PROBLEM DESCRIPTION: Once you reach the line that contains "T2: NMOS (G", retype it and each later line exactly as written, stopping only at the end of the listing.

SOURCE MATERIAL:
== Segment start ==

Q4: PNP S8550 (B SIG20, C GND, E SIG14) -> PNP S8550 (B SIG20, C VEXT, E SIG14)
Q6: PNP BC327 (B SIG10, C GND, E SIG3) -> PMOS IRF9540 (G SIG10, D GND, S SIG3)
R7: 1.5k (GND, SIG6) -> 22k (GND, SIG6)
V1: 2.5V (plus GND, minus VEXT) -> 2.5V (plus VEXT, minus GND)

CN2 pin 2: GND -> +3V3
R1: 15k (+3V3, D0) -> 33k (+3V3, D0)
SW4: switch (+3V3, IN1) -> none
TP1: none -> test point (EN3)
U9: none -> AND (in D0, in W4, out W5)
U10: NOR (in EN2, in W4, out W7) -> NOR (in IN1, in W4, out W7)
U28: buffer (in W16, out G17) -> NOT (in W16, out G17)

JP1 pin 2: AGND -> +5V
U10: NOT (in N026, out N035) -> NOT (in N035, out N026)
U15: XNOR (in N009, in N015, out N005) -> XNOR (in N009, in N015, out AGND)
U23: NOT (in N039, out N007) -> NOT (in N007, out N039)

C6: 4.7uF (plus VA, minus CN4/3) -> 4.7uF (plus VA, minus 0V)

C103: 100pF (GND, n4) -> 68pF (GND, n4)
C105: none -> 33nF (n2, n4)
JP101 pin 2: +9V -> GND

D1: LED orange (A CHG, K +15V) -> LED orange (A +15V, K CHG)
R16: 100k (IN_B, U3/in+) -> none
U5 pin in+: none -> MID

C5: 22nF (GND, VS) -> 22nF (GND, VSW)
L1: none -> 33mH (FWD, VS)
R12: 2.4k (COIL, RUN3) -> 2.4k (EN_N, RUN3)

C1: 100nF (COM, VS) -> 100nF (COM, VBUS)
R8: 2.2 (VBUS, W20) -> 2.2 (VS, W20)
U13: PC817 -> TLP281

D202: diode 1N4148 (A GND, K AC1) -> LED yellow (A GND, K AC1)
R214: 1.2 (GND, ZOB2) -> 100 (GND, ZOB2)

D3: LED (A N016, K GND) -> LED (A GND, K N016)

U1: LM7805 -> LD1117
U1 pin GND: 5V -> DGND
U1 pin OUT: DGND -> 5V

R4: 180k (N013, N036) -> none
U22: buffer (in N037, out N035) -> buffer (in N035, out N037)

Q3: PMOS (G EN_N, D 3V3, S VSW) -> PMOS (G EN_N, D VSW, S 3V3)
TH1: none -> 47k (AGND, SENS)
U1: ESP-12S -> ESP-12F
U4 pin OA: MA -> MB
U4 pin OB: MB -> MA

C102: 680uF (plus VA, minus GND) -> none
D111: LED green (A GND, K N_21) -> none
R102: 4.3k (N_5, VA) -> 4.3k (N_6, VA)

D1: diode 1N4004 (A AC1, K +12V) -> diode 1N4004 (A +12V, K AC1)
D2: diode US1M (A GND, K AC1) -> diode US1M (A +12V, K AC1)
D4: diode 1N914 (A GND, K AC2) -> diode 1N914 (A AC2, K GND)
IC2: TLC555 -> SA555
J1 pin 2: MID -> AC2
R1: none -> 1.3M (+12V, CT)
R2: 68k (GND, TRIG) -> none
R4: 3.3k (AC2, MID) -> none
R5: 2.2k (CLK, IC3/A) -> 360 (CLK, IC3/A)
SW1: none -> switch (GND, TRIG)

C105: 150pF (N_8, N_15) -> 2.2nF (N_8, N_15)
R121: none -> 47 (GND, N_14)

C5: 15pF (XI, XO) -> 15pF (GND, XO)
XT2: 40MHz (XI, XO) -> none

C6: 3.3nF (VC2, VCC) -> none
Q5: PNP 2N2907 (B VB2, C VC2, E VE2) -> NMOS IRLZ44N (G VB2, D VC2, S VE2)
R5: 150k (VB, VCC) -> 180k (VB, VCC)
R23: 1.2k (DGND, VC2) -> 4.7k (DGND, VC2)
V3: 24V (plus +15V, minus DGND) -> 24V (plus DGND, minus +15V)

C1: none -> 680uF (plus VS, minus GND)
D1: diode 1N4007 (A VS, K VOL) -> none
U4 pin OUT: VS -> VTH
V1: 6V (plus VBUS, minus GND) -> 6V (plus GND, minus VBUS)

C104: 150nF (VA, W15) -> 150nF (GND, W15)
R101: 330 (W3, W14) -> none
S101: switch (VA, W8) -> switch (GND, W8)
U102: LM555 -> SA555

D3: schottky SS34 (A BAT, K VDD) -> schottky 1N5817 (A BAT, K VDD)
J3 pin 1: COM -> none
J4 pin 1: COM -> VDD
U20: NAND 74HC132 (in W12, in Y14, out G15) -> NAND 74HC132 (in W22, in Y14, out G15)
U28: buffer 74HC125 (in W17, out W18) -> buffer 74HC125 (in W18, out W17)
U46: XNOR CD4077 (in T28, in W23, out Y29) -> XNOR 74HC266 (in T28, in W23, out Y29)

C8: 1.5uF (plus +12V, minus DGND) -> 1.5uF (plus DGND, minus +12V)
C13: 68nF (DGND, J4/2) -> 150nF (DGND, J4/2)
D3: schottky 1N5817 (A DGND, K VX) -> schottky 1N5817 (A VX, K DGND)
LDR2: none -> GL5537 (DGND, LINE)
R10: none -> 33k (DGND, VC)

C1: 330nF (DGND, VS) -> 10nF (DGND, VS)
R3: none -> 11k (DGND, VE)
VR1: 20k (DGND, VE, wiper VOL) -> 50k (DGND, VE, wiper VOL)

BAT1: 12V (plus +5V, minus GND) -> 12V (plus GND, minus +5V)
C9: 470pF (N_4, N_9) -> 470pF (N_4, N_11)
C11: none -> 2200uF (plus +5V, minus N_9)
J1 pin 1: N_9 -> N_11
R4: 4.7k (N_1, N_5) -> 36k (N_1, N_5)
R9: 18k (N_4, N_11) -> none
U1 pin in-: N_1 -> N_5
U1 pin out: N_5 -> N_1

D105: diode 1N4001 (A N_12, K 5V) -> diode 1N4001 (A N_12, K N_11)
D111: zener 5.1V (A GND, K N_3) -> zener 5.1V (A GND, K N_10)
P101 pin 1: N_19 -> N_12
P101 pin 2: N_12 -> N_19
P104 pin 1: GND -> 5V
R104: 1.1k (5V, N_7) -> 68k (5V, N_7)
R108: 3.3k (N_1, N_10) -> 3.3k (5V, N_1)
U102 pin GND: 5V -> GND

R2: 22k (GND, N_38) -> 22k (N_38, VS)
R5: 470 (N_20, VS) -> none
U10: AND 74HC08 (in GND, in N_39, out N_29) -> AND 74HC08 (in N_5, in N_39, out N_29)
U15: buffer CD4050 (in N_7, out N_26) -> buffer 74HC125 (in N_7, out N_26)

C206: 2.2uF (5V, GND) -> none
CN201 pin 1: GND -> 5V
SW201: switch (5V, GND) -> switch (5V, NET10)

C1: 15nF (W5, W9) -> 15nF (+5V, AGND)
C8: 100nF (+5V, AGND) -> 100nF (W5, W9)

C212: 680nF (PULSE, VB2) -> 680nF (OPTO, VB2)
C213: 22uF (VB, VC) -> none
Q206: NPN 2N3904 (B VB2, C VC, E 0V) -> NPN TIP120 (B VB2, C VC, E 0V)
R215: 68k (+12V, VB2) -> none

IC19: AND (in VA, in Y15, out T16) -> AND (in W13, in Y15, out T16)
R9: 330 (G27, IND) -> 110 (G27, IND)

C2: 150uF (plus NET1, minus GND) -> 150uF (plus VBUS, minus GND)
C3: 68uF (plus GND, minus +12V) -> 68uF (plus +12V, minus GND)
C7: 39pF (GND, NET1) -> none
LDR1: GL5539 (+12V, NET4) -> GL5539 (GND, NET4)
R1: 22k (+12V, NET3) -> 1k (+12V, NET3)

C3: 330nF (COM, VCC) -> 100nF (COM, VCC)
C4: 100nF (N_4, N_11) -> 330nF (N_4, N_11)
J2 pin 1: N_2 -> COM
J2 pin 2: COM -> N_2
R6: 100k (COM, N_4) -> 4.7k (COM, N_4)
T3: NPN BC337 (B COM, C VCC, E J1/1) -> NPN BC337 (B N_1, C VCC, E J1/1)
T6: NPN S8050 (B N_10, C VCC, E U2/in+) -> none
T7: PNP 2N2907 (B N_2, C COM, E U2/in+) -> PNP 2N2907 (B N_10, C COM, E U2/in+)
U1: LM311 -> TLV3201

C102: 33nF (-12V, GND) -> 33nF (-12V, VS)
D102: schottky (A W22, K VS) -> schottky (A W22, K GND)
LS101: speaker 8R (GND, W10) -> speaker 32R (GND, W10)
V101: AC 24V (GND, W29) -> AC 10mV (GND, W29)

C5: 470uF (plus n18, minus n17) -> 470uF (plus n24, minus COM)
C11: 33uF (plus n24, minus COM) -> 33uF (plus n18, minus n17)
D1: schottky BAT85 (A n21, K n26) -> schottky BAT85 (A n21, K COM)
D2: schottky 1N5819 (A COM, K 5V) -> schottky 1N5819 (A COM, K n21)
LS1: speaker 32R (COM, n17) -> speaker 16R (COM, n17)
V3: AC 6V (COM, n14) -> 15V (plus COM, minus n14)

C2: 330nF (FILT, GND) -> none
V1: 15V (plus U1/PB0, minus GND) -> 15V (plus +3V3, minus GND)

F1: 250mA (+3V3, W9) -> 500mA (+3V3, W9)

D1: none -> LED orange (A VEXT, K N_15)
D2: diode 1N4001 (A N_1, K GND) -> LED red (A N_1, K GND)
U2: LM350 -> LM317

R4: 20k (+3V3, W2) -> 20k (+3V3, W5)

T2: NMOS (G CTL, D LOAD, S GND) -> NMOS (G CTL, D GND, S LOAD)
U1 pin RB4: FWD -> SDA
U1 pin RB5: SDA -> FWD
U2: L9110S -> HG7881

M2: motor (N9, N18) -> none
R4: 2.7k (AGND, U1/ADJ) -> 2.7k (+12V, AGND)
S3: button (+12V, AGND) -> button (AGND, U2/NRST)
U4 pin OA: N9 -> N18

== Segment end ==

RESPONSE TO THIS EXERCISE:
T2: NMOS (G CTL, D LOAD, S GND) -> NMOS (G CTL, D GND, S LOAD)
U1 pin RB4: FWD -> SDA
U1 pin RB5: SDA -> FWD
U2: L9110S -> HG7881

M2: motor (N9, N18) -> none
R4: 2.7k (AGND, U1/ADJ) -> 2.7k (+12V, AGND)
S3: button (+12V, AGND) -> button (AGND, U2/NRST)
U4 pin OA: N9 -> N18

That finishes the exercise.